[Stored data]
──────

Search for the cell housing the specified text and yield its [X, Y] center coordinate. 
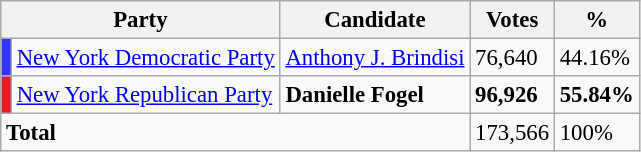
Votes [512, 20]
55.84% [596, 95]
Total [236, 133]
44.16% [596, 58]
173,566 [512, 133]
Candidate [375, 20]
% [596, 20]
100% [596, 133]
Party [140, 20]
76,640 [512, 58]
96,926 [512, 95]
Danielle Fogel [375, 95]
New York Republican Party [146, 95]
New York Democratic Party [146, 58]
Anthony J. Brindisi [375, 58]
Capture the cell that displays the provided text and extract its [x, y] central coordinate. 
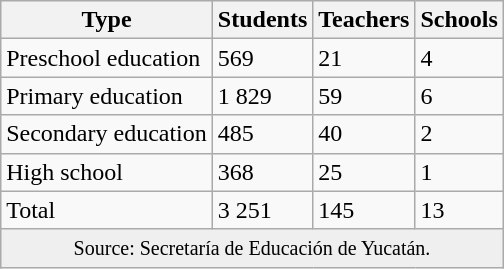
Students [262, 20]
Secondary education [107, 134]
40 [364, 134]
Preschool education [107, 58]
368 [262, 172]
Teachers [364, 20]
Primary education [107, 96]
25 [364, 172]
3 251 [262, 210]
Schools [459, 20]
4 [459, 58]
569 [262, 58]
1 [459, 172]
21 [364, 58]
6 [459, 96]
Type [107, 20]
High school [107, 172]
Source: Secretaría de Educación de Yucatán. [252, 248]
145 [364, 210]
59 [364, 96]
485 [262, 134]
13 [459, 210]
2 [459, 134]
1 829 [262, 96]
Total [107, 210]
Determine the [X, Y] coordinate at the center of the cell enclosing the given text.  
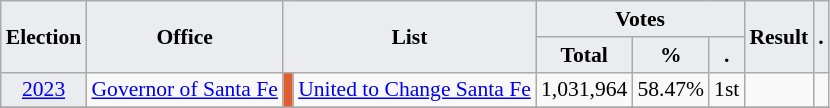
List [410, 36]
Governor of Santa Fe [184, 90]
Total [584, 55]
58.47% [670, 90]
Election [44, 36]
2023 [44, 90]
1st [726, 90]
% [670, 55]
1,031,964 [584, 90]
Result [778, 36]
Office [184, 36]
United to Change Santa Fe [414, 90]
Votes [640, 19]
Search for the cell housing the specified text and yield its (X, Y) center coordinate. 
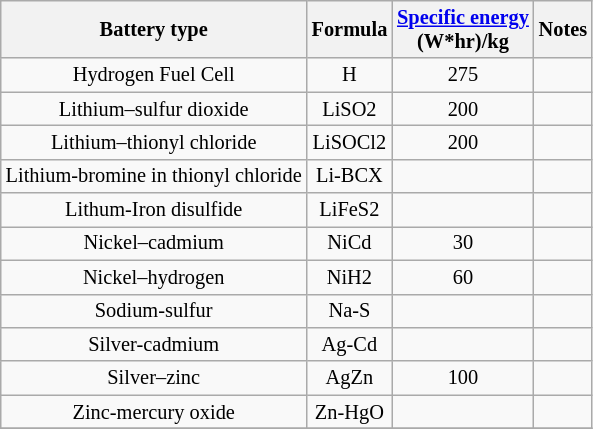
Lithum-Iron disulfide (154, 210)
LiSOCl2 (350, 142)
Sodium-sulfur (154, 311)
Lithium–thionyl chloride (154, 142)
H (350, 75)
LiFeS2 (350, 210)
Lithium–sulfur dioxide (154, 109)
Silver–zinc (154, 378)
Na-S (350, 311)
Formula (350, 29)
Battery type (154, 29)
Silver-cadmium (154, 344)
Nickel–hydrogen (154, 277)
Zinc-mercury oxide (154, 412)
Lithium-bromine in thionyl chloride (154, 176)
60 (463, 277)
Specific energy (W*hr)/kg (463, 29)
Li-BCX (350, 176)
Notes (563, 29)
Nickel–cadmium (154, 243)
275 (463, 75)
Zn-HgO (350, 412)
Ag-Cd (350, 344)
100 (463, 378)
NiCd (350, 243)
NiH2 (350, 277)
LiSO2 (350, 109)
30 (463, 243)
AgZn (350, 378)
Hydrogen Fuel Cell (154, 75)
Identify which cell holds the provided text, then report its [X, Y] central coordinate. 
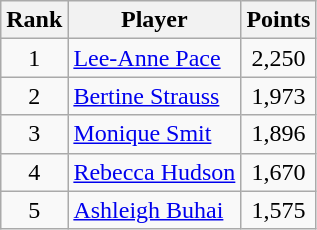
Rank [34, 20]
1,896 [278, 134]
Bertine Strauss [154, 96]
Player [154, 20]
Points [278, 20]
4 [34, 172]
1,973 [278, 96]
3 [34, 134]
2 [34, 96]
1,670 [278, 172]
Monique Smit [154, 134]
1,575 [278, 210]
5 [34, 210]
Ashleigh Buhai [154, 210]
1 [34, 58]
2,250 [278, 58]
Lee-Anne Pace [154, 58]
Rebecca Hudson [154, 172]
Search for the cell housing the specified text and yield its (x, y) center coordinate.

──────

Description of the task – Rewrite the records above as a numbered list, starting at the beginning and running through the line containing "Capture the cell", with blank lines dropped. Leave the pictures out.

The result –
1. Search for the cell housing the specified text and yield its [X, Y] center coordinate. 
2. Votes [512, 20]
3. 55.84% [596, 95]
4. Total [236, 133]
5. 44.16% [596, 58]
6. 173,566 [512, 133]
7. Candidate [375, 20]
8. % [596, 20]
9. 100% [596, 133]
10. Party [140, 20]
11. 76,640 [512, 58]
12. 96,926 [512, 95]
13. Danielle Fogel [375, 95]
14. New York Republican Party [146, 95]
15. New York Democratic Party [146, 58]
16. Anthony J. Brindisi [375, 58]
17. Capture the cell that displays the provided text and extract its [x, y] central coordinate. 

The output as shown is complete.